— THE PROBLEM —
Give again only the lines from the line that holds "none -> black brick G11 level 2" to the end of the data, inclusive, omitting all pictures.

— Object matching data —
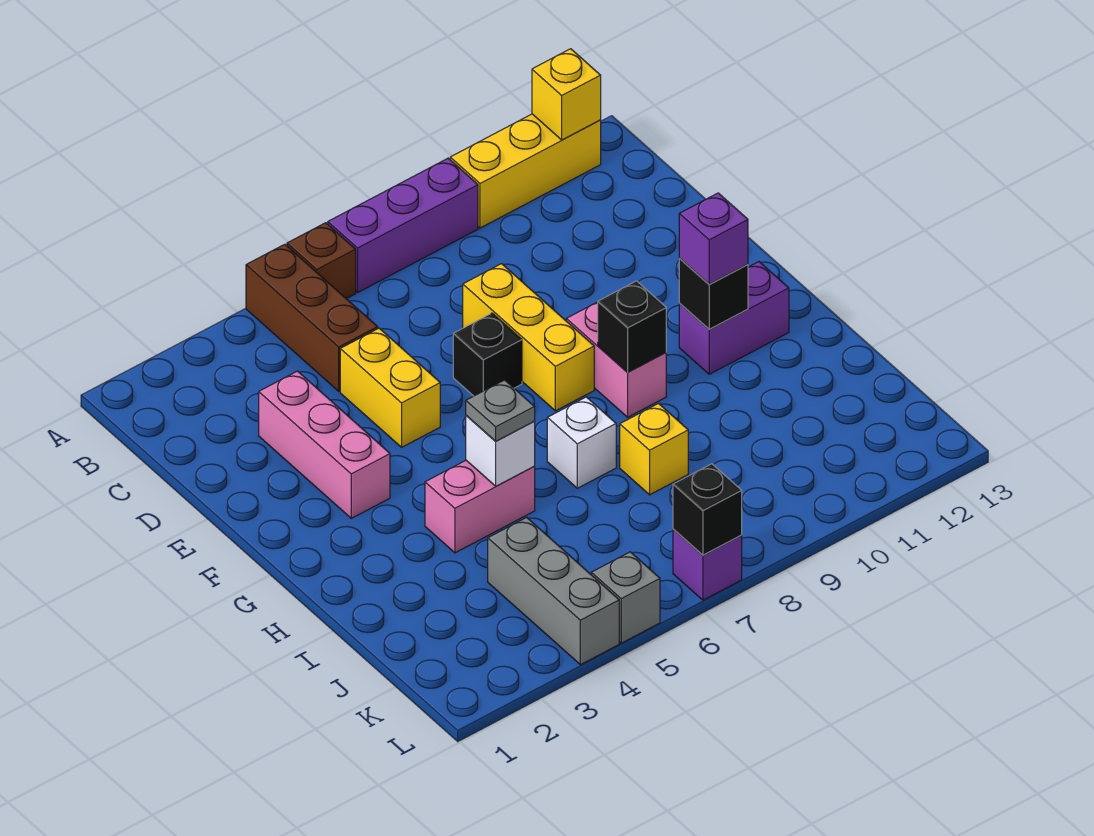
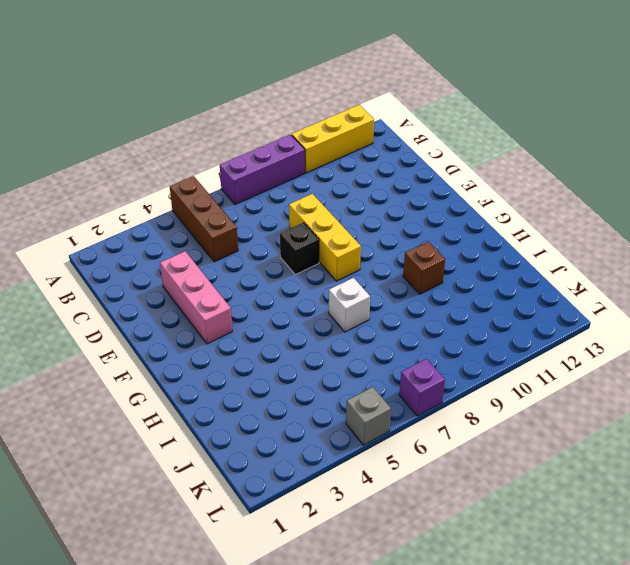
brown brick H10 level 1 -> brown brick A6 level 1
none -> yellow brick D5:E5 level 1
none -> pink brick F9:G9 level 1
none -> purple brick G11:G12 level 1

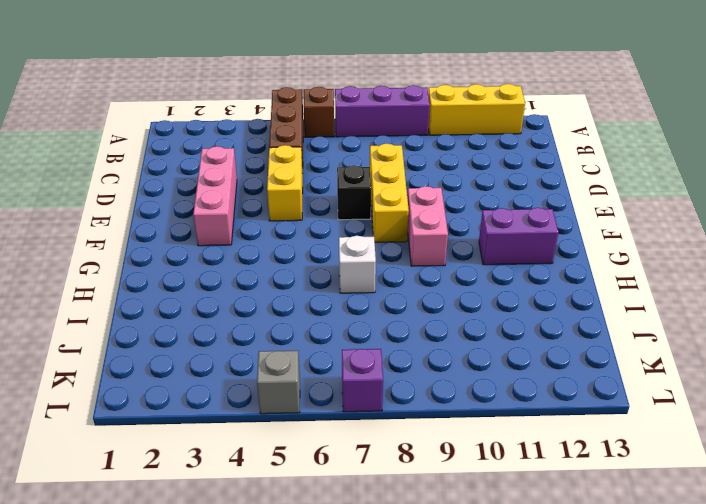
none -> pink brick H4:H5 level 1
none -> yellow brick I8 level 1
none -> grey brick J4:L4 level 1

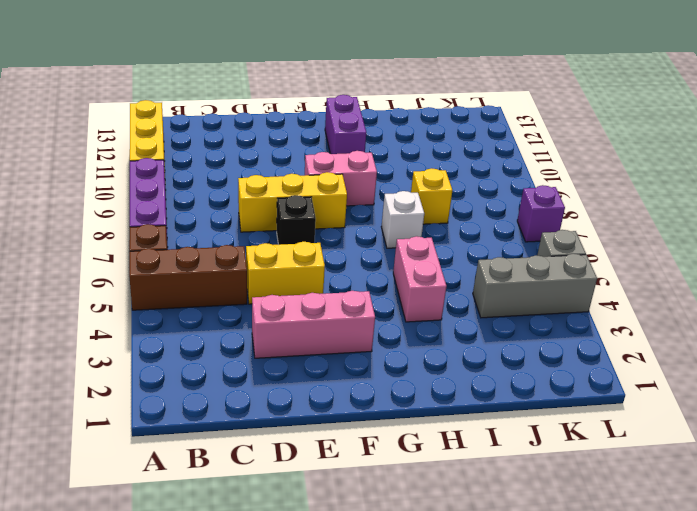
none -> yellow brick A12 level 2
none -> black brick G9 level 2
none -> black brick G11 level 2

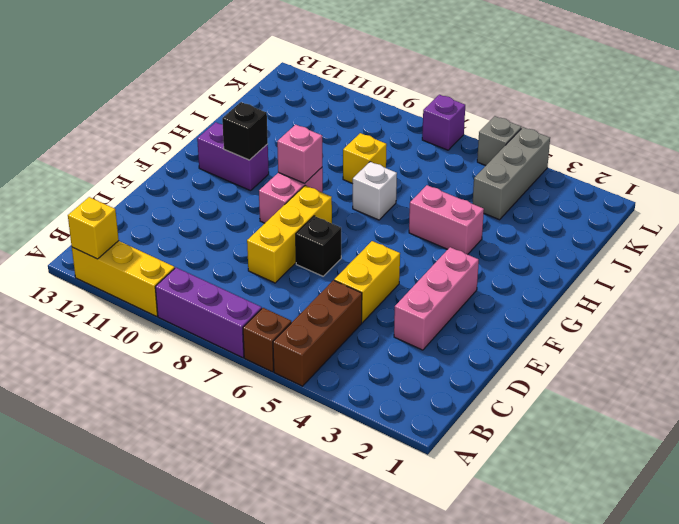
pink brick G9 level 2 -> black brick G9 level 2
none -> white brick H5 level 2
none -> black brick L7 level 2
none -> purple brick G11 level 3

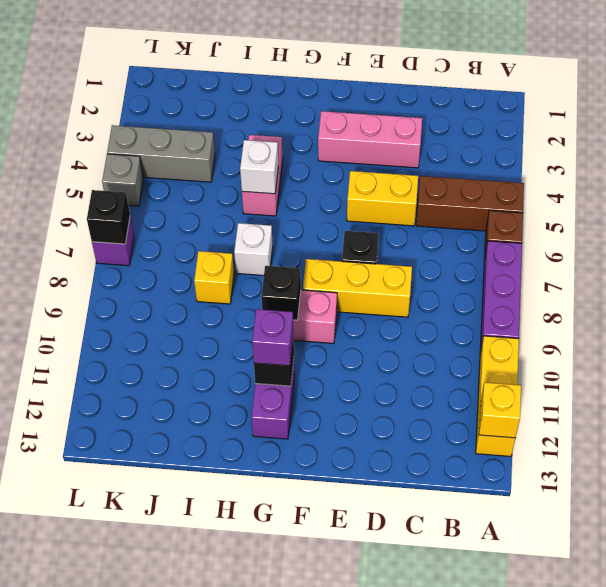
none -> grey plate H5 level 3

— RESPONSE —
none -> black brick G11 level 2

pink brick G9 level 2 -> black brick G9 level 2
none -> white brick H5 level 2
none -> black brick L7 level 2
none -> purple brick G11 level 3

none -> grey plate H5 level 3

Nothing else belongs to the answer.